### Exercise
Excluding pictures, what does the listing below contain from the line with "orange plane [397,167,488,209]" up to and including the line with "camera: 30 degrees left, 5 degrees down", word for word?
>>>>>
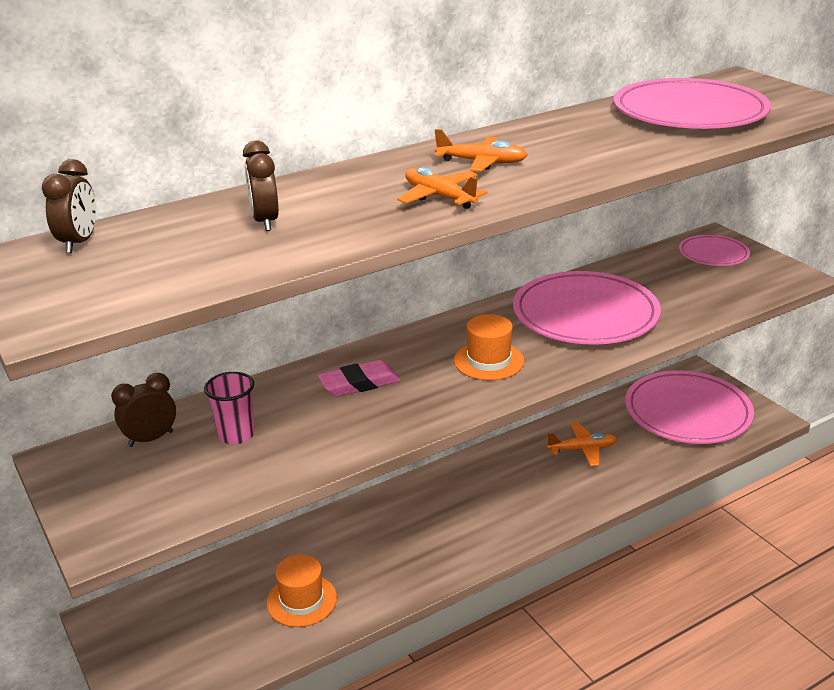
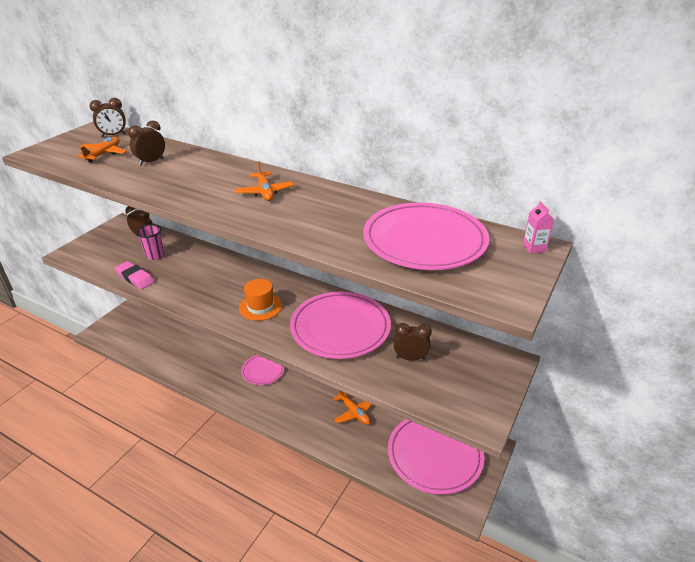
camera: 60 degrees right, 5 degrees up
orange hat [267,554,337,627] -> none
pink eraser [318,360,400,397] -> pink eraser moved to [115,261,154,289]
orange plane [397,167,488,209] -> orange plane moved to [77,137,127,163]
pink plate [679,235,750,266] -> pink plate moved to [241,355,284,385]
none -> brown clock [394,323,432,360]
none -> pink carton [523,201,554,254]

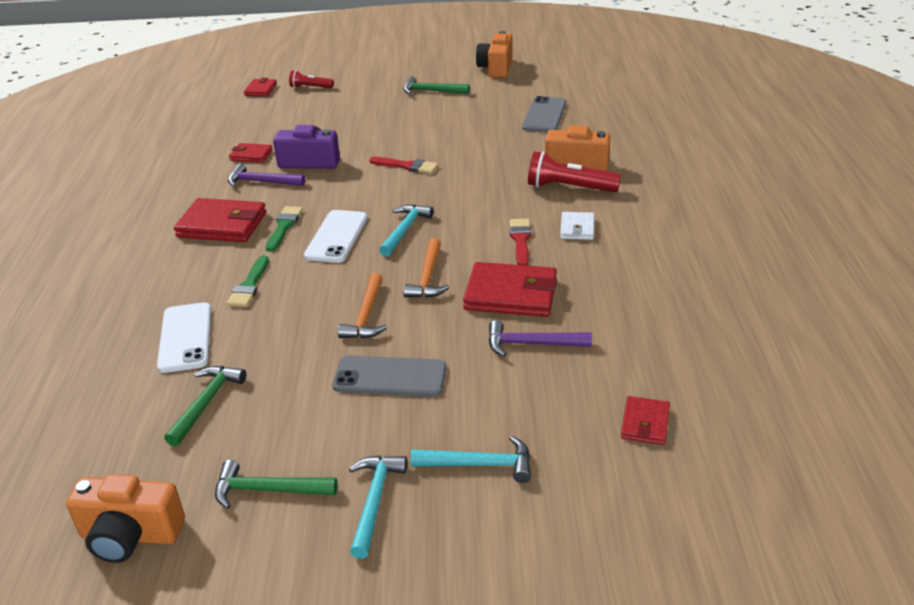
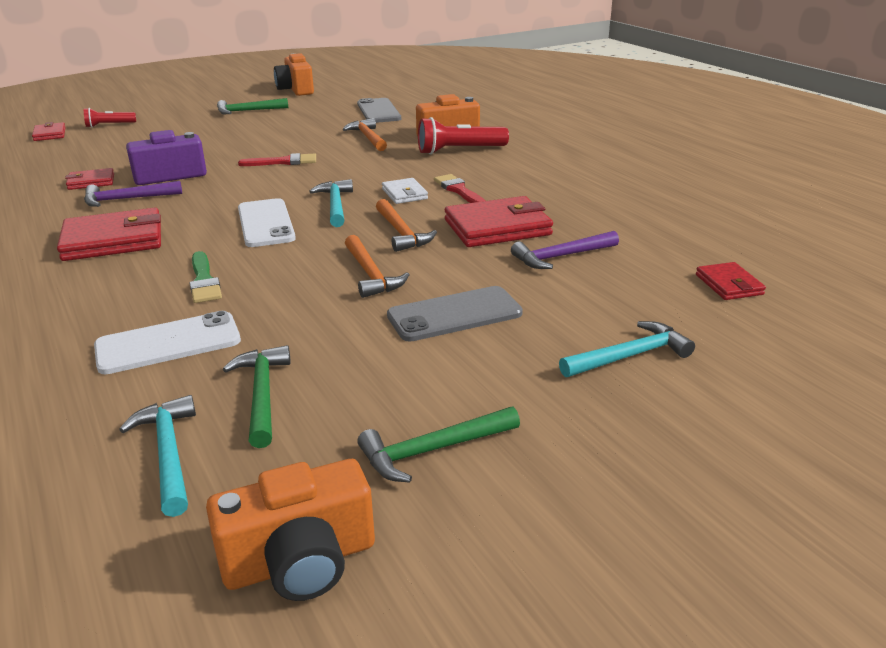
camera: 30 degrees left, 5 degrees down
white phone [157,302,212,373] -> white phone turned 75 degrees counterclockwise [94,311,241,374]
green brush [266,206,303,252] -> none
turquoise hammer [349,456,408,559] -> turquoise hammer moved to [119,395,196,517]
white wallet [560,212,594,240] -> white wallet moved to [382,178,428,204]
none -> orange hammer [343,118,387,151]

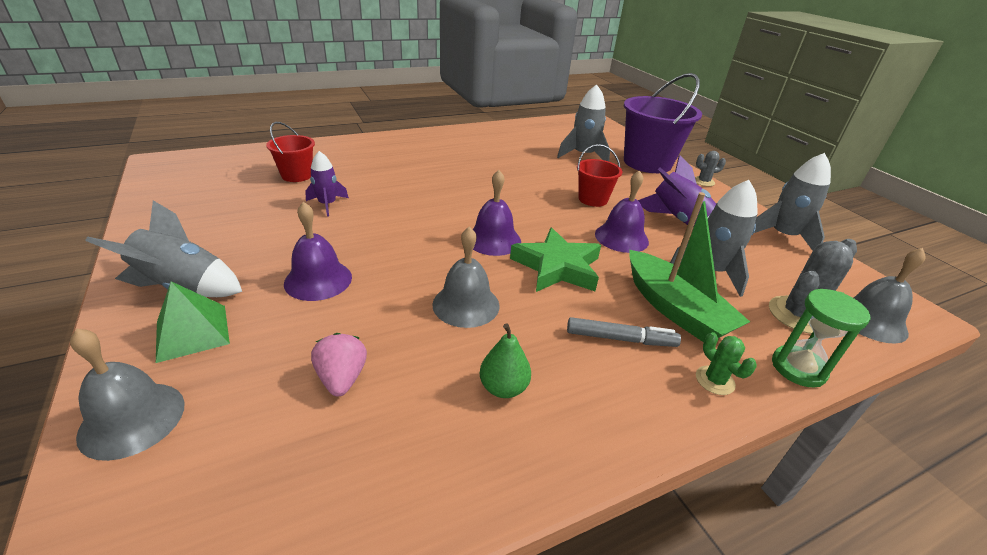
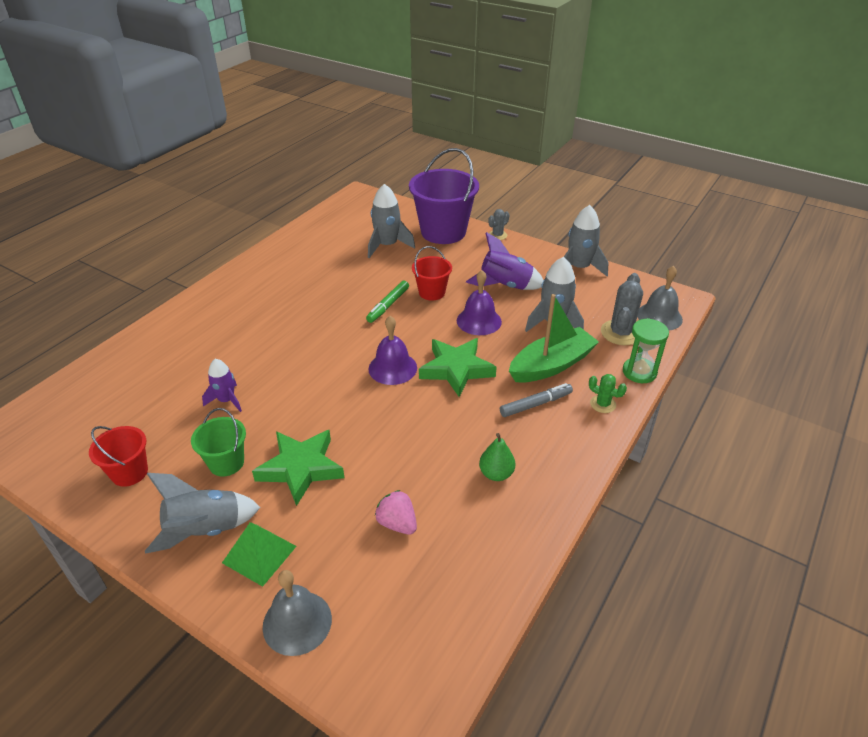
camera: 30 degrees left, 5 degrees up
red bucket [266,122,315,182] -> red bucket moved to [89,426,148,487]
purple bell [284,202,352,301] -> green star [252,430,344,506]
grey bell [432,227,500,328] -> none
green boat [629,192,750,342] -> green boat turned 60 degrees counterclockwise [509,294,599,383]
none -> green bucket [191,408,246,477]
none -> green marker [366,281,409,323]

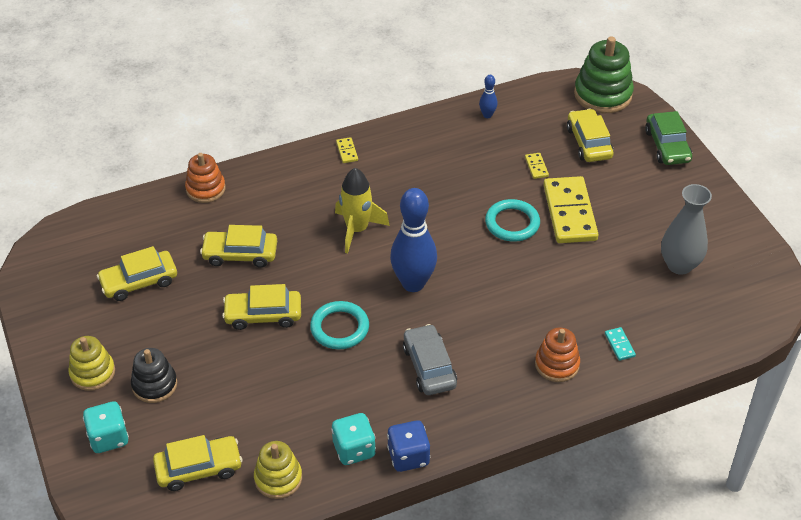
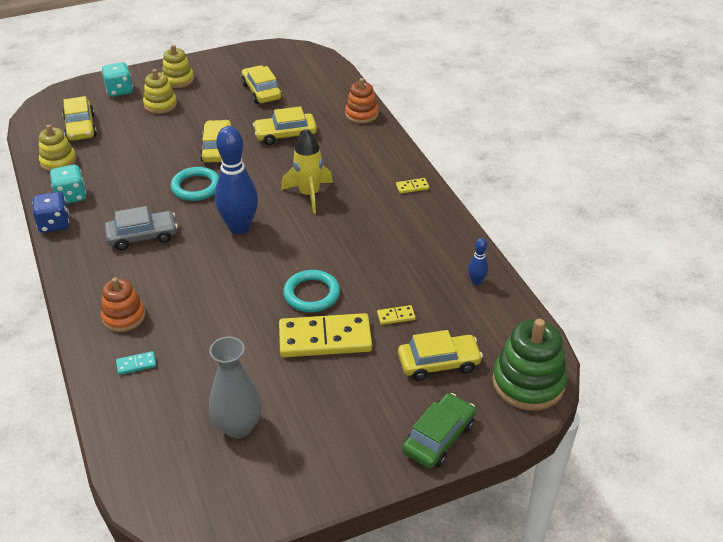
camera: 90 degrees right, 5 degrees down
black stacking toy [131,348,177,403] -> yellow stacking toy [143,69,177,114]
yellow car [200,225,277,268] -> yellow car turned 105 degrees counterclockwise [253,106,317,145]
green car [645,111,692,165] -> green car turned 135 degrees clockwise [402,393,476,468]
<<<<<
### Final answer
orange plane [397,167,488,209] -> orange plane moved to [77,137,127,163]
pink plate [679,235,750,266] -> pink plate moved to [241,355,284,385]
none -> brown clock [394,323,432,360]
none -> pink carton [523,201,554,254]

camera: 30 degrees left, 5 degrees down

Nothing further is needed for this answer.